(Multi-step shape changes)
######

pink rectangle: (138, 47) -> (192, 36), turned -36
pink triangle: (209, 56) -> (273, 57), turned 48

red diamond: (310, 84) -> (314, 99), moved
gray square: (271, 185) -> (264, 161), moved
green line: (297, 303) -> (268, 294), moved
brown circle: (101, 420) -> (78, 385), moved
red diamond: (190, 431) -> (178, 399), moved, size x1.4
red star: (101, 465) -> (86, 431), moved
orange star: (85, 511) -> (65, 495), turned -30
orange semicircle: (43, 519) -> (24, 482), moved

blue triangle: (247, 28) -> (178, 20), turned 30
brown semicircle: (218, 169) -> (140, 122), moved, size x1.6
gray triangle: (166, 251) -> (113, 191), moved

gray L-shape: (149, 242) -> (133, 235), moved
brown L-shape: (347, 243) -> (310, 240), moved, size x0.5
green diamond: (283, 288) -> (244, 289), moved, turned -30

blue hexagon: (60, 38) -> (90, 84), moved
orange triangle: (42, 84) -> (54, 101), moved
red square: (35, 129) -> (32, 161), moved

######

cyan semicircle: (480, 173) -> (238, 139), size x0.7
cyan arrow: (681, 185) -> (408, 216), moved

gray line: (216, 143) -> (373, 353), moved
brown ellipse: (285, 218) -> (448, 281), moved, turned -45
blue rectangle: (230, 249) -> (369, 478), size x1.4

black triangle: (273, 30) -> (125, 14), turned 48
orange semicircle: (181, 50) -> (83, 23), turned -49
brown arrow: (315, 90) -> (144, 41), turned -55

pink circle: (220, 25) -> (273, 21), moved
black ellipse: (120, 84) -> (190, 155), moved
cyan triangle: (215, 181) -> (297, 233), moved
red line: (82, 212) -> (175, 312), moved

######

# How to complete this task
Looking back over the data above, restate word for word the lines that begin at the line with "gray triangle: (166, 251)" and end at the line with "red square: (35, 129) -> (32, 161), moved", inclusive.

# Result of the task
gray triangle: (166, 251) -> (113, 191), moved

gray L-shape: (149, 242) -> (133, 235), moved
brown L-shape: (347, 243) -> (310, 240), moved, size x0.5
green diamond: (283, 288) -> (244, 289), moved, turned -30

blue hexagon: (60, 38) -> (90, 84), moved
orange triangle: (42, 84) -> (54, 101), moved
red square: (35, 129) -> (32, 161), moved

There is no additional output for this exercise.